* **EXERCISE DATA**
# # # #
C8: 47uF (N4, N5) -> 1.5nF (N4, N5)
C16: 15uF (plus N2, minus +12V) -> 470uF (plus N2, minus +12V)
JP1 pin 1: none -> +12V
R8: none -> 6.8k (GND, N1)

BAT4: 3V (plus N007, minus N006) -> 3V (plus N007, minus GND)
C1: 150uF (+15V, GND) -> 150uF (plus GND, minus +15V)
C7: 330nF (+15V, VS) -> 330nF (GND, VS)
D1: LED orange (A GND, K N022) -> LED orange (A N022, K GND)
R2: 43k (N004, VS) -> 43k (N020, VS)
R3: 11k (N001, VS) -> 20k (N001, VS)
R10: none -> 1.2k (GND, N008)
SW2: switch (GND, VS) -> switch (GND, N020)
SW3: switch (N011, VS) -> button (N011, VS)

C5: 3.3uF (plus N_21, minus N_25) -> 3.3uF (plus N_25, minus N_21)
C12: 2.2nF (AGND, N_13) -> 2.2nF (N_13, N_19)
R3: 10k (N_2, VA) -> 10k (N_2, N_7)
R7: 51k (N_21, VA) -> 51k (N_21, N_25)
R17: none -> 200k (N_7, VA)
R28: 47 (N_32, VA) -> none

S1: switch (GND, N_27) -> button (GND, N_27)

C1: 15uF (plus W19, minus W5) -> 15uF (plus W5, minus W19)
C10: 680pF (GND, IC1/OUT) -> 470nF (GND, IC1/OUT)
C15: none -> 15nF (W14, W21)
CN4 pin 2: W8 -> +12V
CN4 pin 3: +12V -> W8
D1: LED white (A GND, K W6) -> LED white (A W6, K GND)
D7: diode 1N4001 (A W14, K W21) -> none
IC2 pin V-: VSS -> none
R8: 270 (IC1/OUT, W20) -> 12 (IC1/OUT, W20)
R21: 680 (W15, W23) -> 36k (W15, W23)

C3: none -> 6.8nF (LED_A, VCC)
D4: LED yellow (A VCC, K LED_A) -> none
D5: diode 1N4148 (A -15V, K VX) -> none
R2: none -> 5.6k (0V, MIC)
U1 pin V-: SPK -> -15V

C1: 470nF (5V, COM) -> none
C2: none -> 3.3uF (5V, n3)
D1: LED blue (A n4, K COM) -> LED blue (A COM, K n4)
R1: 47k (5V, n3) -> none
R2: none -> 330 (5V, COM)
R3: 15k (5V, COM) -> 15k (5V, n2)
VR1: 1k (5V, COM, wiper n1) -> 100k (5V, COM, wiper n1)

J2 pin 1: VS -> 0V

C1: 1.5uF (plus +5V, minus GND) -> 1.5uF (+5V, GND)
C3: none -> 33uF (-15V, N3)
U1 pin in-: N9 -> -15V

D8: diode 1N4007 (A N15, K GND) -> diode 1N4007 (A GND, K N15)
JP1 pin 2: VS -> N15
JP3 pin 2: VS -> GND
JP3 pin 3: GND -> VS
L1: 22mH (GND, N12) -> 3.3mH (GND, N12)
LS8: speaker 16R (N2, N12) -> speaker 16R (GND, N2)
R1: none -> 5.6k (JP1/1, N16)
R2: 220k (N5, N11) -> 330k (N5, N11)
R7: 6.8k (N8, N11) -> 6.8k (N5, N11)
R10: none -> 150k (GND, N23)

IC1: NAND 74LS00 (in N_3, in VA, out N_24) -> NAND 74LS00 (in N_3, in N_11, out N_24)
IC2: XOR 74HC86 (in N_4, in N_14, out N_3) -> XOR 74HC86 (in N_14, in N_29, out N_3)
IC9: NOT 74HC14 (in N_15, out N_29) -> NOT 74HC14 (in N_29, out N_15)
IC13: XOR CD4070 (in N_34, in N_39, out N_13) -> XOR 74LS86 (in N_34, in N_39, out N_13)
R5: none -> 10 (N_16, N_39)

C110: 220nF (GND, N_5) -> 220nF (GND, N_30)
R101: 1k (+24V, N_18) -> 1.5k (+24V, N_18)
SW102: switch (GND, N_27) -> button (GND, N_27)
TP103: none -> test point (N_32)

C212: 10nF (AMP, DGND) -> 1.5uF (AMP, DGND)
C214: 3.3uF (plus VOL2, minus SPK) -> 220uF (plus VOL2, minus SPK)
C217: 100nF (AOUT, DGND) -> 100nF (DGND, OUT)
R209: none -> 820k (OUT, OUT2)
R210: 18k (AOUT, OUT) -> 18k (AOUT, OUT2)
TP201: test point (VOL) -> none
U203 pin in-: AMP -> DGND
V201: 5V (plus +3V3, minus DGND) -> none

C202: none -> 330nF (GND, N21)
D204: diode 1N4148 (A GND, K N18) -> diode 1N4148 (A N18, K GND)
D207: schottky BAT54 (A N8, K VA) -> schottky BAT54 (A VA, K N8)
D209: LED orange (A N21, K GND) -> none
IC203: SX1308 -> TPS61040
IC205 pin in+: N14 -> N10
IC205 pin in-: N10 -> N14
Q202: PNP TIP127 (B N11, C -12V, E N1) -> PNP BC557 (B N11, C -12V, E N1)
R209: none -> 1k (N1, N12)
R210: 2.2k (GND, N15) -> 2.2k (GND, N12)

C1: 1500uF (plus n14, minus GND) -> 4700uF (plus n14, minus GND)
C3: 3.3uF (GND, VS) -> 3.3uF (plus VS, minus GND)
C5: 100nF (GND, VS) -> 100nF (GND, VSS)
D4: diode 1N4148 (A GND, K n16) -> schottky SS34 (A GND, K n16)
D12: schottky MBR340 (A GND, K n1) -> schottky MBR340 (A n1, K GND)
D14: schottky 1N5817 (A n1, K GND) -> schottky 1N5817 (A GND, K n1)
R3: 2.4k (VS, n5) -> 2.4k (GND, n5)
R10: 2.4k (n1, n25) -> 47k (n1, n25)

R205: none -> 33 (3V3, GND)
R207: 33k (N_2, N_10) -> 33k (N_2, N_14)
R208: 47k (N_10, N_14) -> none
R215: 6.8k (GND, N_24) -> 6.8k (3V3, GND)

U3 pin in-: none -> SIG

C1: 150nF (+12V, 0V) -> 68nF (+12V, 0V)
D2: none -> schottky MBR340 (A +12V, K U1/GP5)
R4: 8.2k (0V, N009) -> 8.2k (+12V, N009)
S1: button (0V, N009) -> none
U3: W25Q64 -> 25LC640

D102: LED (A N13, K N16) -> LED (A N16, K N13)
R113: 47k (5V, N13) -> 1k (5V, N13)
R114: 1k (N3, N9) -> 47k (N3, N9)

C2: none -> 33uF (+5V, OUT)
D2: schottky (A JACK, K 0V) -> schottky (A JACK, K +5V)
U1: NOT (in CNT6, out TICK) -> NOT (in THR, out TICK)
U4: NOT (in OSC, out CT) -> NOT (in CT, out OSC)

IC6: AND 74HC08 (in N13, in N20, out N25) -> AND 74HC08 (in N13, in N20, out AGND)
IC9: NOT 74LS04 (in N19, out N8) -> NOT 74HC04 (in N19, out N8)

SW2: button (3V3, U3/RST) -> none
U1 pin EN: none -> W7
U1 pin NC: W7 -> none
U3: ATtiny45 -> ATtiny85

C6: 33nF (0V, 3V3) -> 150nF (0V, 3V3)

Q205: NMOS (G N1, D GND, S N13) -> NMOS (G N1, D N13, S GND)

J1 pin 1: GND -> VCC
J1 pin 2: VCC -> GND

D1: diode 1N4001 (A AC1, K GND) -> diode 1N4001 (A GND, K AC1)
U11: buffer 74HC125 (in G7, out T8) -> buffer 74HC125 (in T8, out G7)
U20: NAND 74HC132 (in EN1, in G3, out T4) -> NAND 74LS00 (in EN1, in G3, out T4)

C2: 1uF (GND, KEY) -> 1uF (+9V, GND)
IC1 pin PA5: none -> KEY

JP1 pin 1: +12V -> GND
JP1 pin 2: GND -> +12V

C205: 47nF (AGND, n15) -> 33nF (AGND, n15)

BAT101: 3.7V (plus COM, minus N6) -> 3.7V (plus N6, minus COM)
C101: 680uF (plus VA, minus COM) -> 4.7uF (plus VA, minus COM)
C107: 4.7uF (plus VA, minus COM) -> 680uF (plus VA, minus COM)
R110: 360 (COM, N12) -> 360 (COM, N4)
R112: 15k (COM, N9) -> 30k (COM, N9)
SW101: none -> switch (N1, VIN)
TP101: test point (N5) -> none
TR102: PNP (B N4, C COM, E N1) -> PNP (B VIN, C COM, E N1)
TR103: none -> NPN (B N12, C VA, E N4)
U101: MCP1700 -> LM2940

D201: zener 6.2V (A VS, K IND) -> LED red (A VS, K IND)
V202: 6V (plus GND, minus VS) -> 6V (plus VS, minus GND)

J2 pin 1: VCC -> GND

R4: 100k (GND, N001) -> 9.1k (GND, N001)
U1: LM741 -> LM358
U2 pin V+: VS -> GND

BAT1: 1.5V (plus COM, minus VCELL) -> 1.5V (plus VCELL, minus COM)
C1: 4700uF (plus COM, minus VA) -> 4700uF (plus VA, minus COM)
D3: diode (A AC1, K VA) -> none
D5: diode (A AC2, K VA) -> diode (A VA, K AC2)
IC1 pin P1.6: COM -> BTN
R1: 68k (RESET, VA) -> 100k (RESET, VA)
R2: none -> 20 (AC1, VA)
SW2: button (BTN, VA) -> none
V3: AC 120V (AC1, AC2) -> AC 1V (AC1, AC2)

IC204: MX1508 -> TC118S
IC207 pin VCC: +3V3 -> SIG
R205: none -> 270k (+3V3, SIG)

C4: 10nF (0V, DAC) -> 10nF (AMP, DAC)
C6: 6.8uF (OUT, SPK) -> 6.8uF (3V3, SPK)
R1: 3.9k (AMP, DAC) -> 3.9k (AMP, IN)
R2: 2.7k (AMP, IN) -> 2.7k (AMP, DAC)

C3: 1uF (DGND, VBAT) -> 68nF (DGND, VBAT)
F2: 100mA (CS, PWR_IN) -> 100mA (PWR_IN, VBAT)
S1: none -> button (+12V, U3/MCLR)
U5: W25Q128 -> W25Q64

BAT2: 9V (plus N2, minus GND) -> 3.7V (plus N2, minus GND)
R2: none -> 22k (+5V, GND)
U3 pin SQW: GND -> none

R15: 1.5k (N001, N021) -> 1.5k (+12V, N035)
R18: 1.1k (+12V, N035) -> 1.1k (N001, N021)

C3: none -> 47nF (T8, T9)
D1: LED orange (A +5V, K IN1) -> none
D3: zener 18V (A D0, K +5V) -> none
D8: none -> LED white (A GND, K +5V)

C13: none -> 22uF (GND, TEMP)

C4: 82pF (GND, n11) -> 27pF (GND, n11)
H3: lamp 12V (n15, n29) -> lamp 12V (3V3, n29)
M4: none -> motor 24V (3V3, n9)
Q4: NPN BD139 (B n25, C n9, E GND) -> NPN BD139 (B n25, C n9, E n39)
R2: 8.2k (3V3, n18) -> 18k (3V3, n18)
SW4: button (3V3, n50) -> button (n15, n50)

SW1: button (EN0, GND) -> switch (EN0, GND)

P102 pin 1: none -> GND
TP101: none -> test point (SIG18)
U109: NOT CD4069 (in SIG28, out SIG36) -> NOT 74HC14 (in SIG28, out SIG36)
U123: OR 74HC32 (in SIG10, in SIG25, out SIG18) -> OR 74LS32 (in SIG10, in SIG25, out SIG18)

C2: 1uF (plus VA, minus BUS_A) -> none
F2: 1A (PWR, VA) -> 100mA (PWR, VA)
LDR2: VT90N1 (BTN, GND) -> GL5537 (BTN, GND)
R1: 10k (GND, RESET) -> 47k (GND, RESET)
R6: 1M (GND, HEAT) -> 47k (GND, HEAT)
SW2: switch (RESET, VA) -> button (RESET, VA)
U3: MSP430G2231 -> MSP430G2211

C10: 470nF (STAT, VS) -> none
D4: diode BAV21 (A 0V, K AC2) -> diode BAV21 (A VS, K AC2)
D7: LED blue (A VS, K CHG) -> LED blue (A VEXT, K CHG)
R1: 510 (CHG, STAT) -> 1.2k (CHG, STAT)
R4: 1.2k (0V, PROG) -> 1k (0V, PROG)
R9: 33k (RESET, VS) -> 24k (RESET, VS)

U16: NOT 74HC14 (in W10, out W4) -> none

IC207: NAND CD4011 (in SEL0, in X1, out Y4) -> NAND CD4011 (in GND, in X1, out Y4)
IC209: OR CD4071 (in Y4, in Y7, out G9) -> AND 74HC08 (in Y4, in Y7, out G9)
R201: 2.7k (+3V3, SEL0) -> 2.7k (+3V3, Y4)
# # # #
* **WHAT TO WORK ON**
In the listing above, find each line with the word "NAND" and return it.

* **RESULT**
IC1: NAND 74LS00 (in N_3, in VA, out N_24) -> NAND 74LS00 (in N_3, in N_11, out N_24)
U20: NAND 74HC132 (in EN1, in G3, out T4) -> NAND 74LS00 (in EN1, in G3, out T4)
IC207: NAND CD4011 (in SEL0, in X1, out Y4) -> NAND CD4011 (in GND, in X1, out Y4)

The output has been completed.